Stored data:
..........

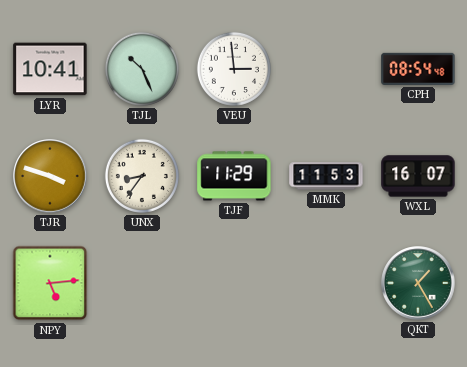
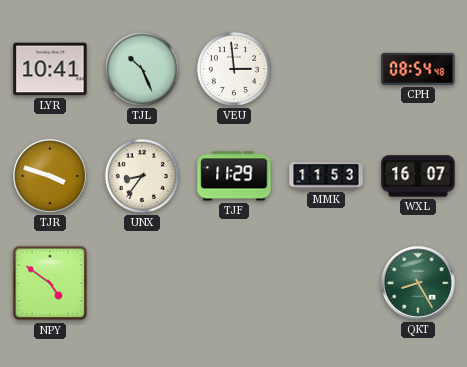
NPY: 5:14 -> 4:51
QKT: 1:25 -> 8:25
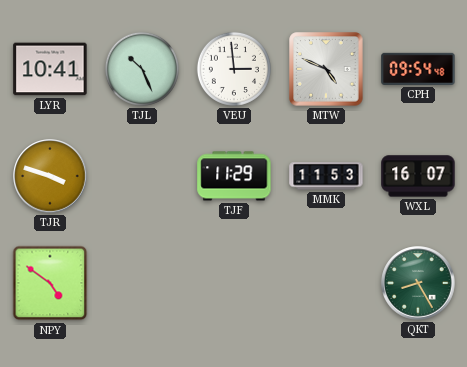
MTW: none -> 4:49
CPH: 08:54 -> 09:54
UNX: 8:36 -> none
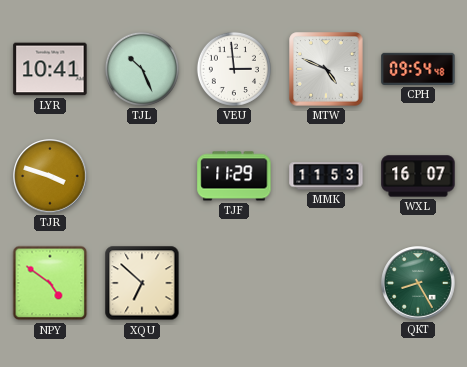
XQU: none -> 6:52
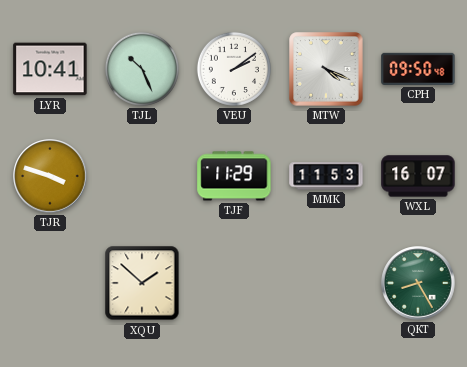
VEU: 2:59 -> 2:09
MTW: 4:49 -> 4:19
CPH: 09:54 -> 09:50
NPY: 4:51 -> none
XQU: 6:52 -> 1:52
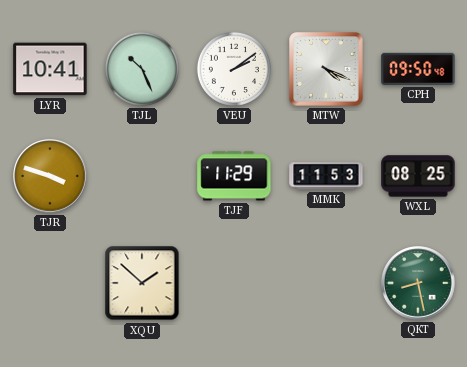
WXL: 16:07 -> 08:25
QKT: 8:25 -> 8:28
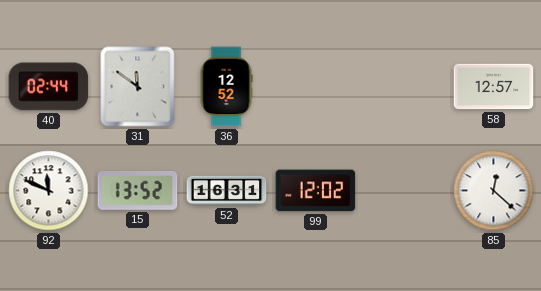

..........

STATED GOAL ::
Copy every line from all of the records above without changing anything, and leave the pictures out.

RIGHT ANSWER ::
NPY: 5:14 -> 4:51
QKT: 1:25 -> 8:25
MTW: none -> 4:49
CPH: 08:54 -> 09:54
UNX: 8:36 -> none
XQU: none -> 6:52
VEU: 2:59 -> 2:09
MTW: 4:49 -> 4:19
CPH: 09:54 -> 09:50
NPY: 4:51 -> none
XQU: 6:52 -> 1:52
WXL: 16:07 -> 08:25
QKT: 8:25 -> 8:28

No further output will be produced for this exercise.